• WHAT YOU WILL DO: Your copy of the entries must be exact, and it must not include the pictures.

----

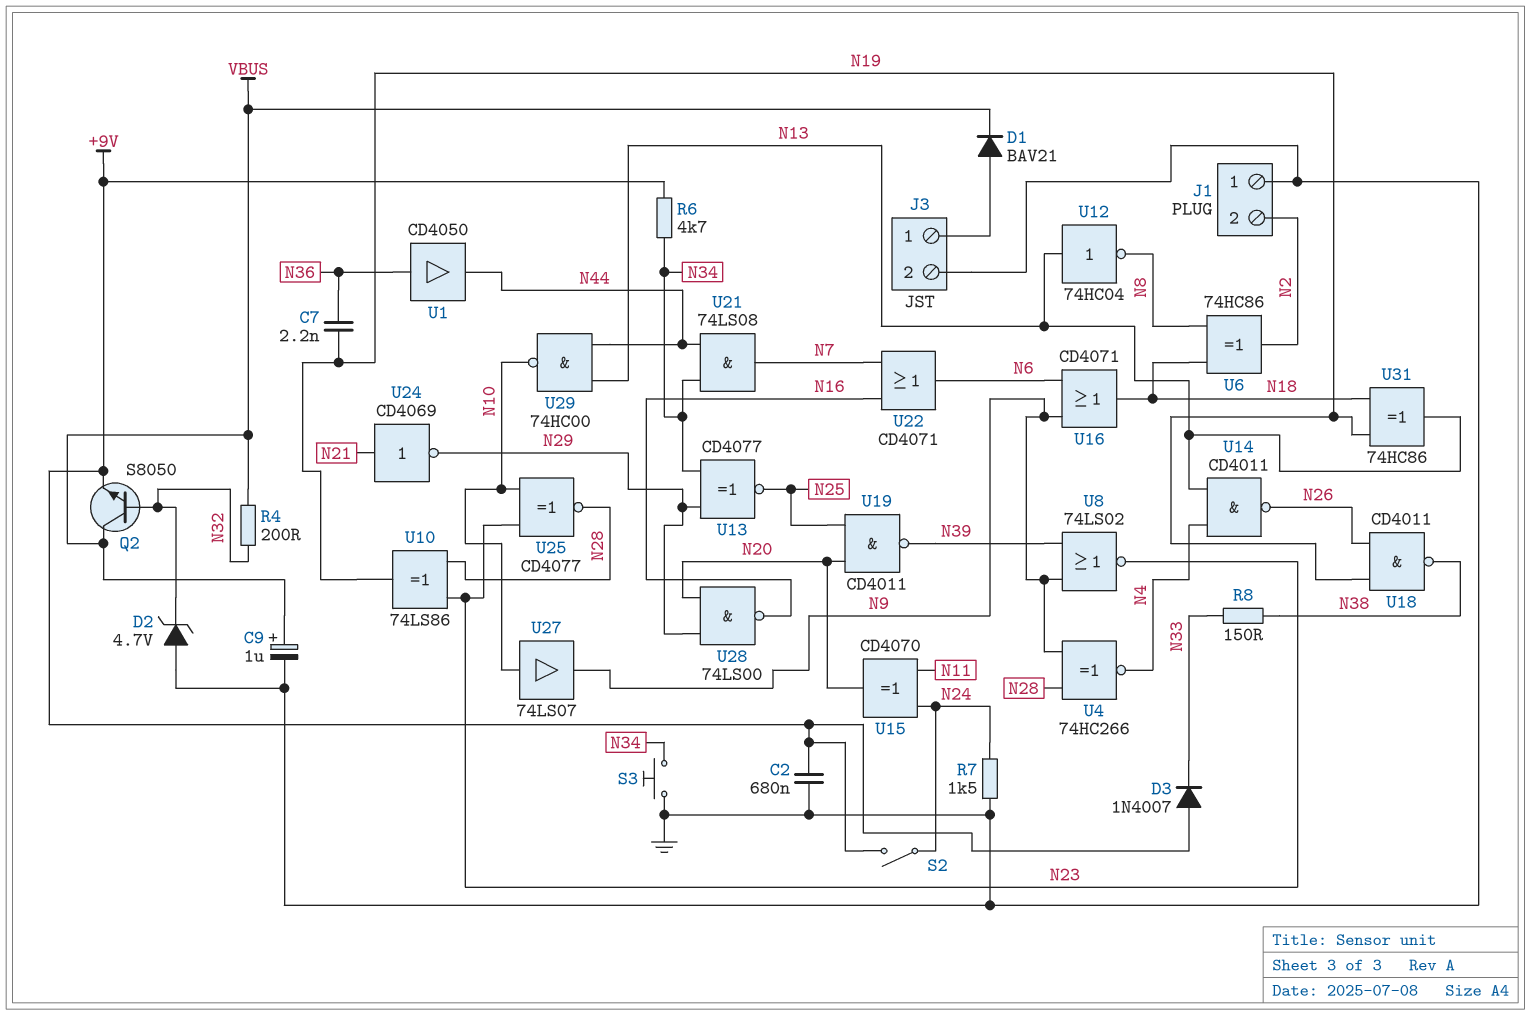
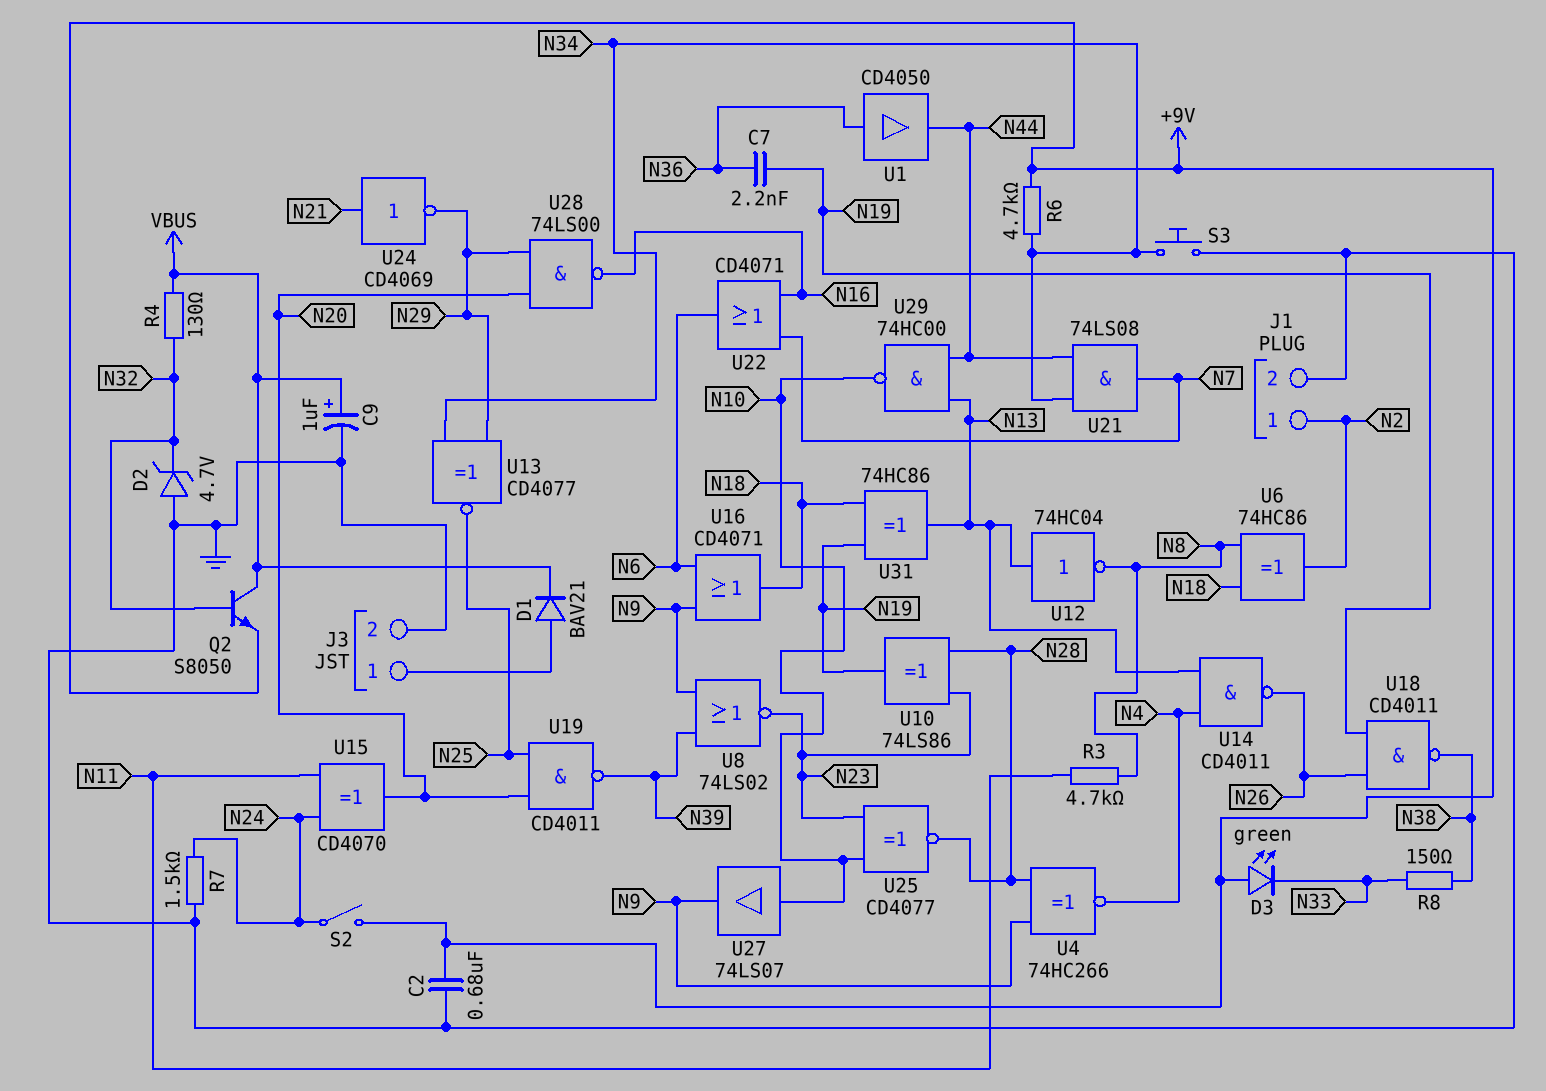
D3: diode 1N4007 (A +9V, K N33) -> LED green (A +9V, K N33)
J1 pin 1: GND -> N2
J1 pin 2: N2 -> GND
R3: none -> 4.7k (N8, N11)
R4: 200 (N32, VBUS) -> 130 (N32, VBUS)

----

• THE COMPLETED TASK:
D3: diode 1N4007 (A +9V, K N33) -> LED green (A +9V, K N33)
J1 pin 1: GND -> N2
J1 pin 2: N2 -> GND
R3: none -> 4.7k (N8, N11)
R4: 200 (N32, VBUS) -> 130 (N32, VBUS)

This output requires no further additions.